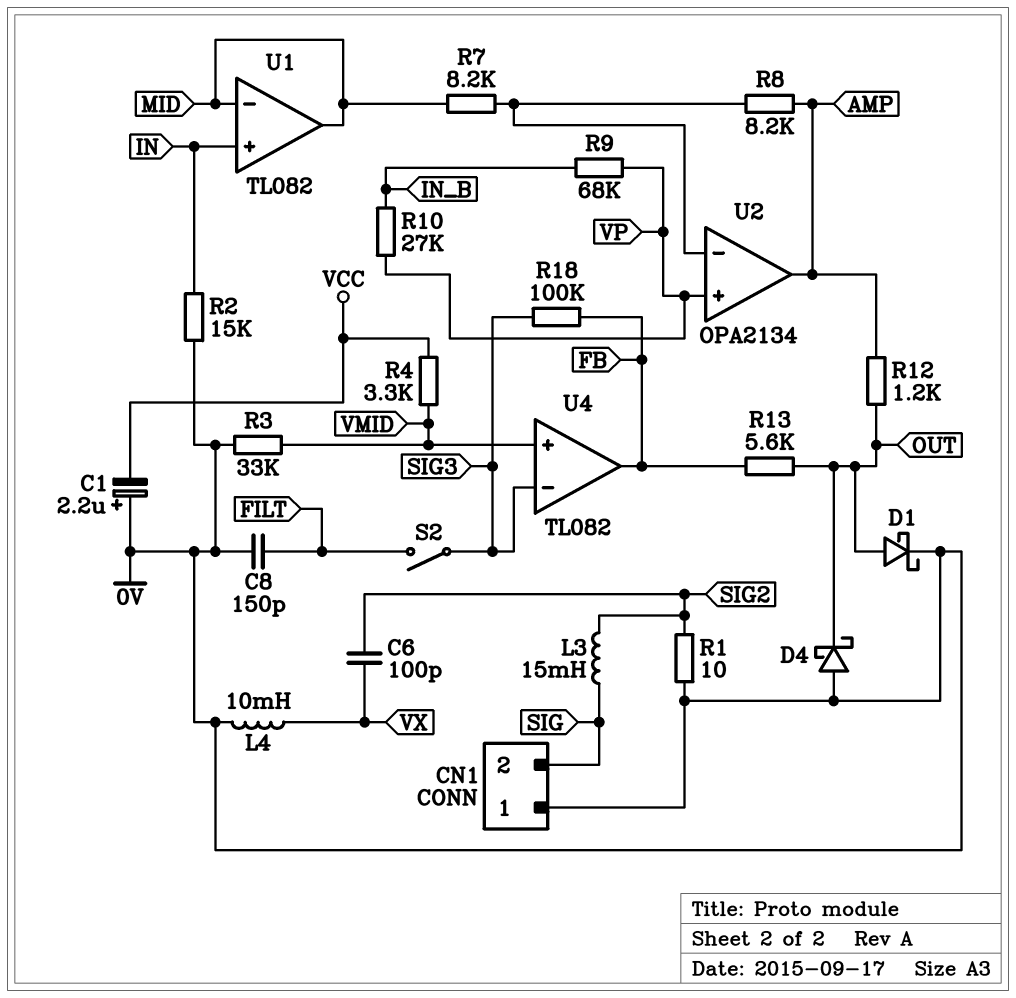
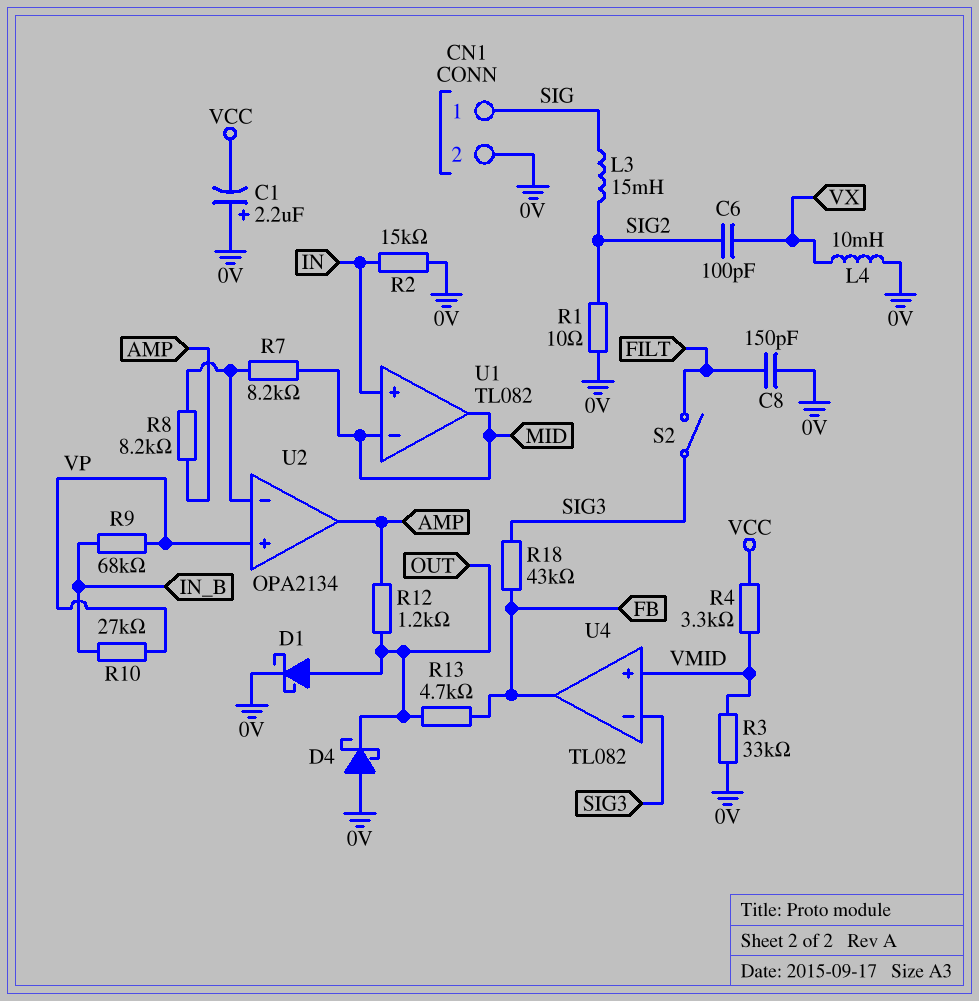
CN1 pin 1: 0V -> SIG
CN1 pin 2: SIG -> 0V
R13: 5.6k (FB, OUT) -> 4.7k (FB, OUT)
R18: 100k (FB, SIG3) -> 43k (FB, SIG3)

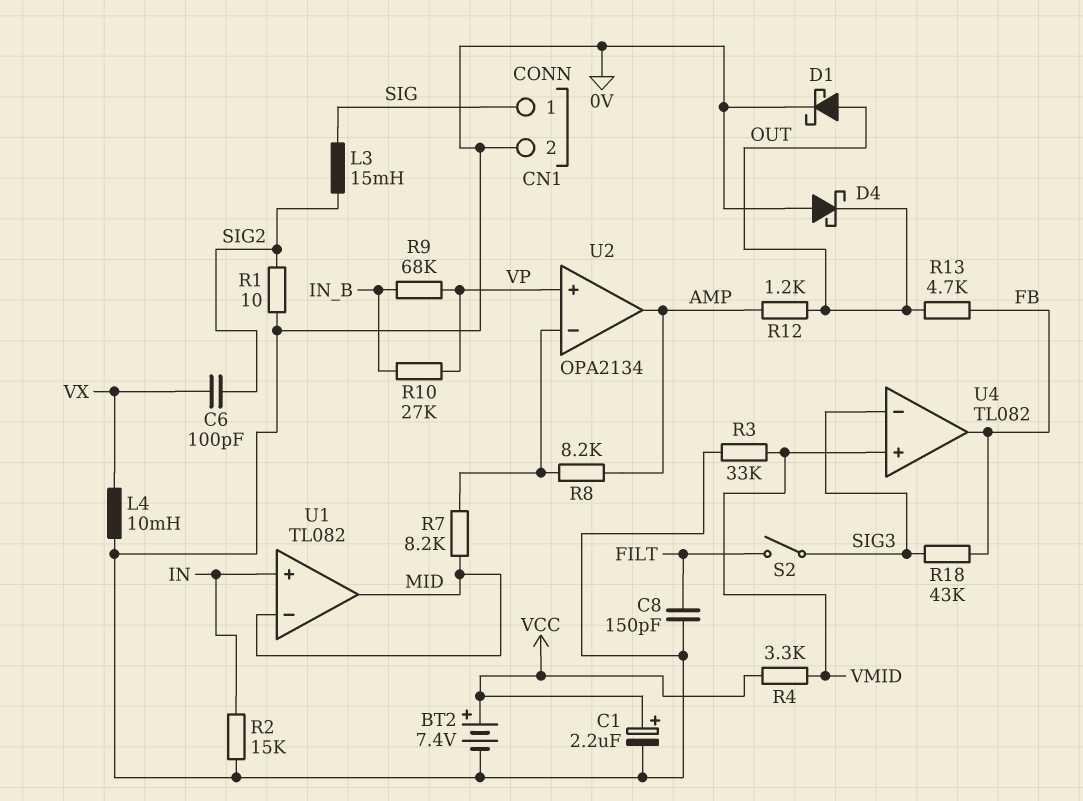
BT2: none -> 7.4V (plus VCC, minus 0V)
C1: 2.2uF (plus 0V, minus VCC) -> 2.2uF (plus VCC, minus 0V)

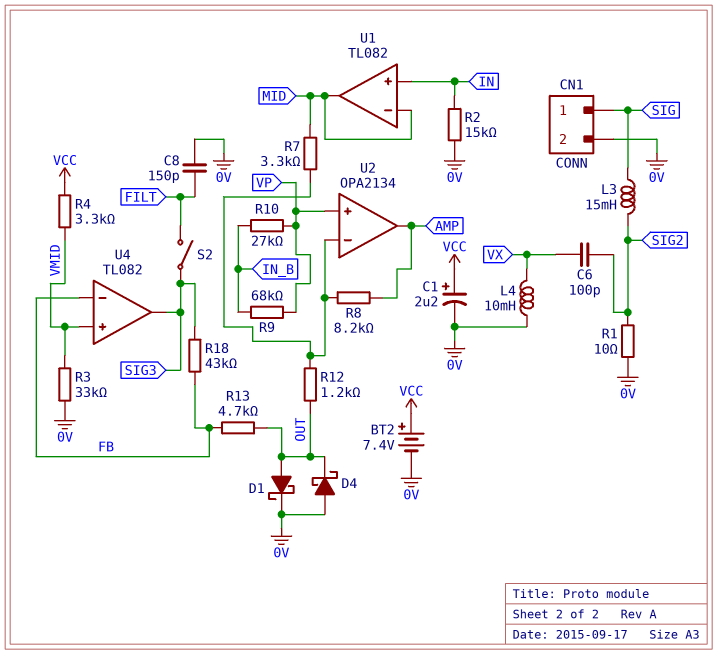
R7: 8.2k (MID, U2/in-) -> 3.3k (MID, U2/in-)
R12: 1.2k (AMP, OUT) -> 1.2k (OUT, U2/in-)
U4 pin in-: SIG3 -> FB
U4 pin out: FB -> SIG3

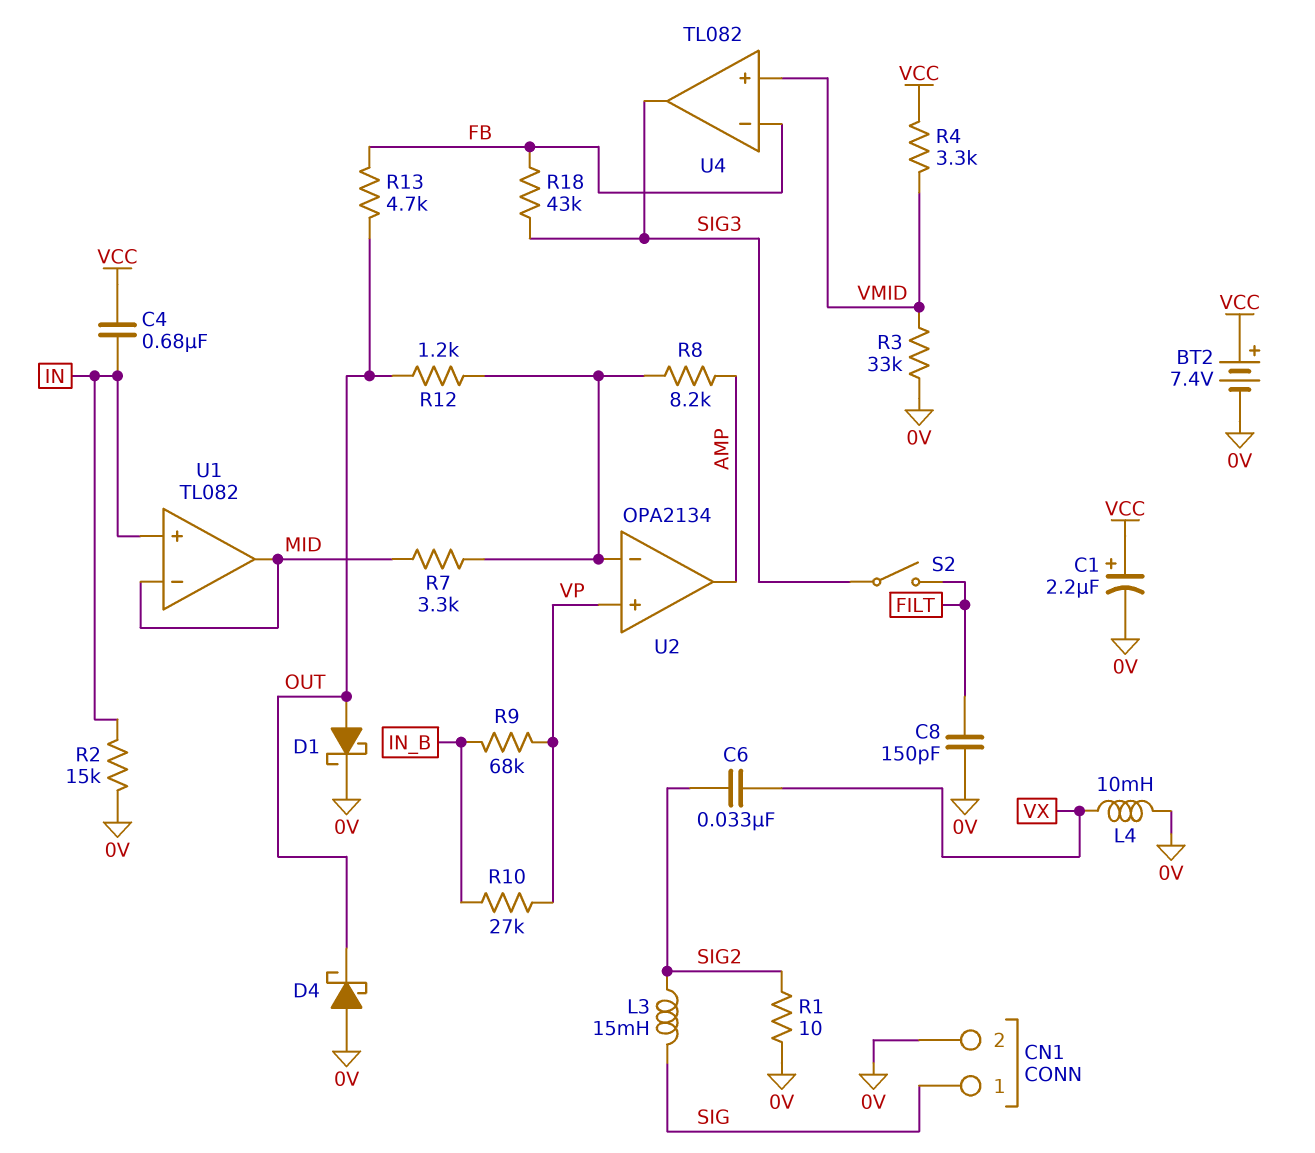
C4: none -> 680nF (IN, VCC)
C6: 100pF (SIG2, VX) -> 33nF (SIG2, VX)

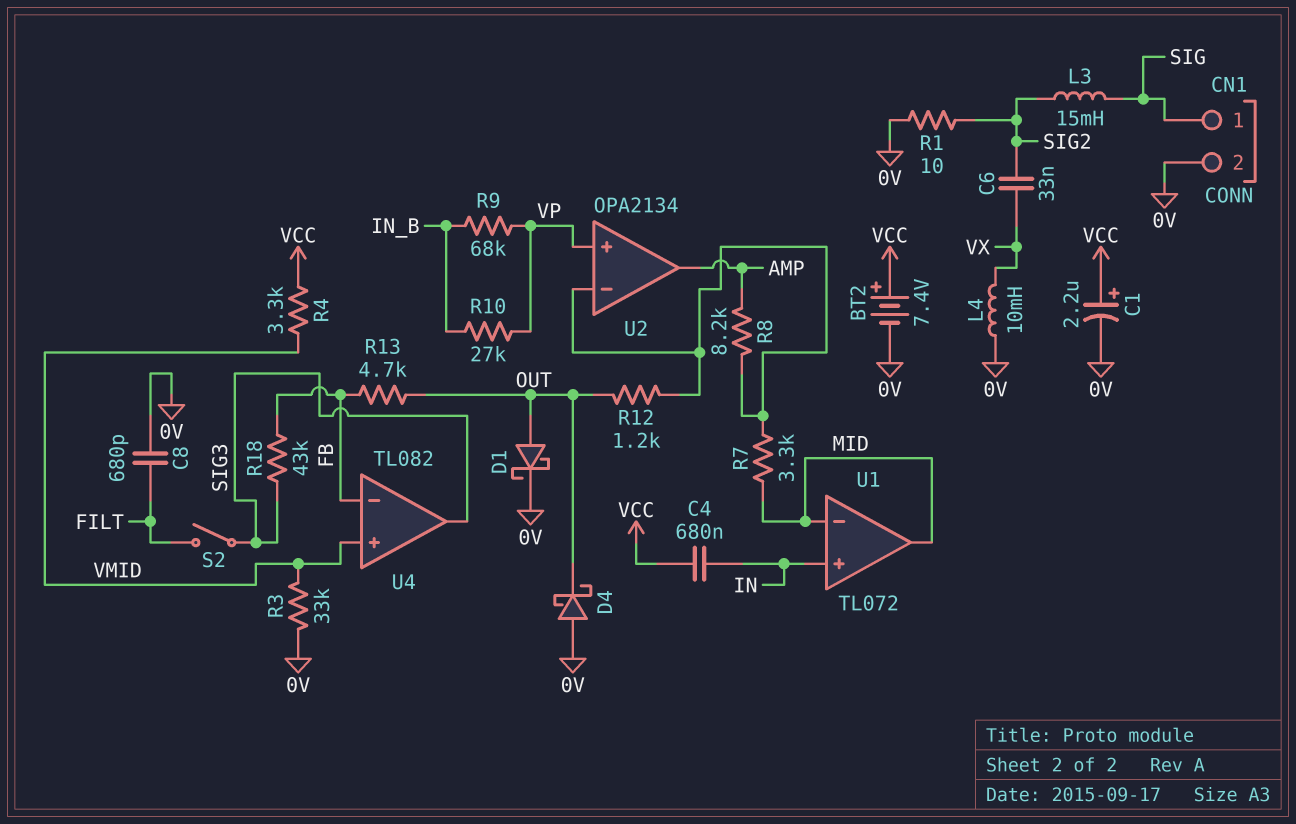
C8: 150pF (0V, FILT) -> 680pF (0V, FILT)
R2: 15k (0V, IN) -> none
U1: TL082 -> TL072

■ ■ ■ ■

▶ [EXERCISE DIRECTIONS]: Which lines of the records above contain the word "minus"? Report each one.

▶ [RESPONSE BELOW]:
BT2: none -> 7.4V (plus VCC, minus 0V)
C1: 2.2uF (plus 0V, minus VCC) -> 2.2uF (plus VCC, minus 0V)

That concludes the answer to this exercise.